## DATA
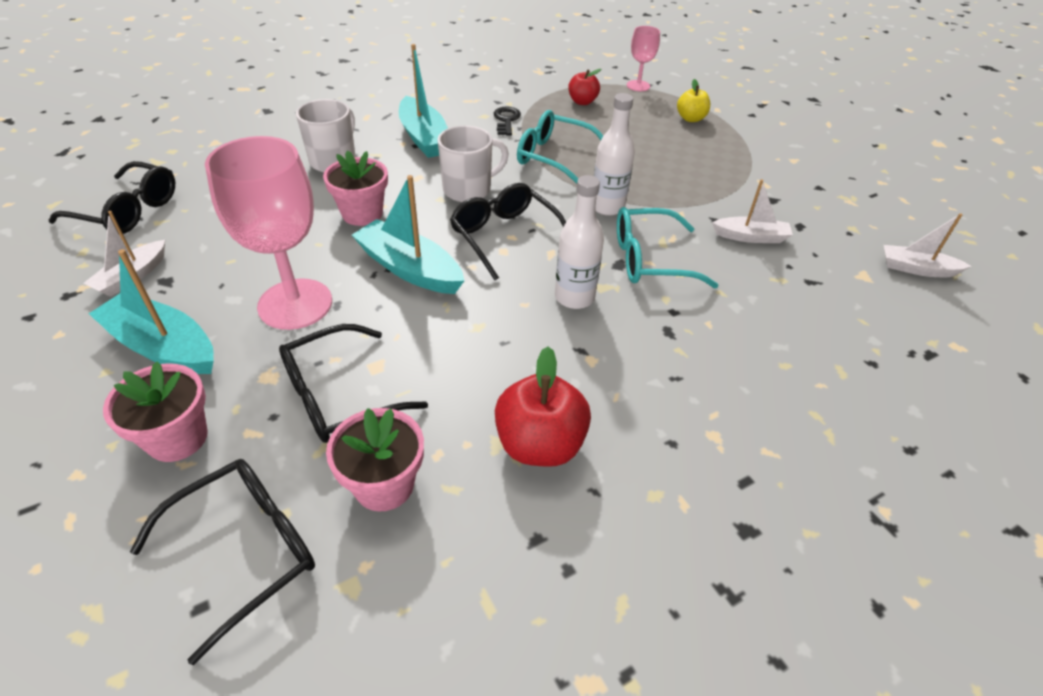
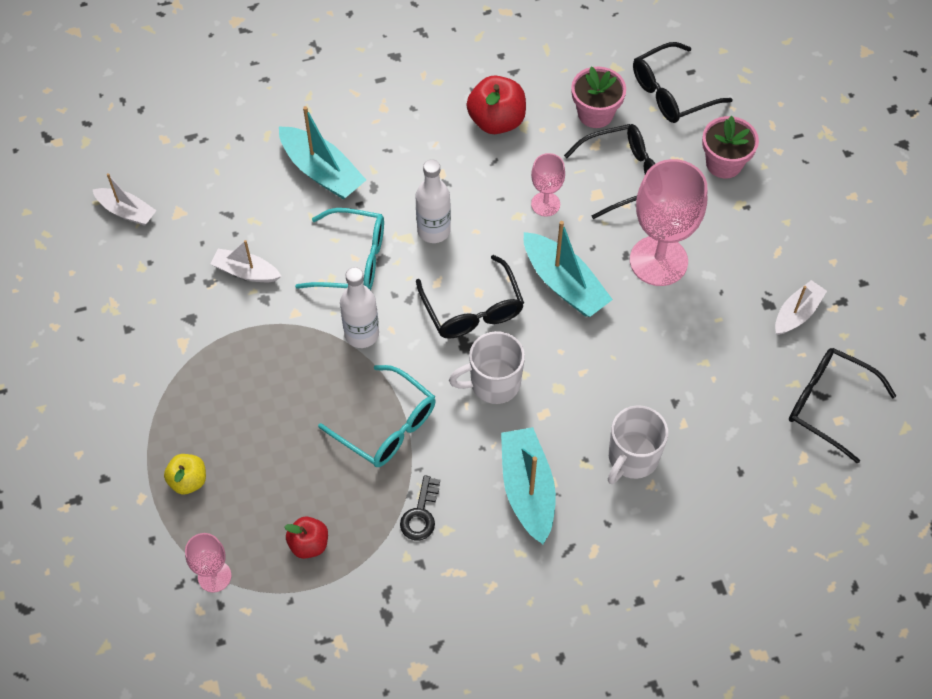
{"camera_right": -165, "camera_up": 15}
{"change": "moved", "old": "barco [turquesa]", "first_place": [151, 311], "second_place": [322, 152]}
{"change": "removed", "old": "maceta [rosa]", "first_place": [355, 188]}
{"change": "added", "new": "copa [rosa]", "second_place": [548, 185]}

## EXERCISE OBJECTIVE
Whenever the string "change" turns up in a line above, copy that line out.

## RESPONSE FOR THIS EXERCISE
{"change": "moved", "old": "barco [turquesa]", "first_place": [151, 311], "second_place": [322, 152]}
{"change": "removed", "old": "maceta [rosa]", "first_place": [355, 188]}
{"change": "added", "new": "copa [rosa]", "second_place": [548, 185]}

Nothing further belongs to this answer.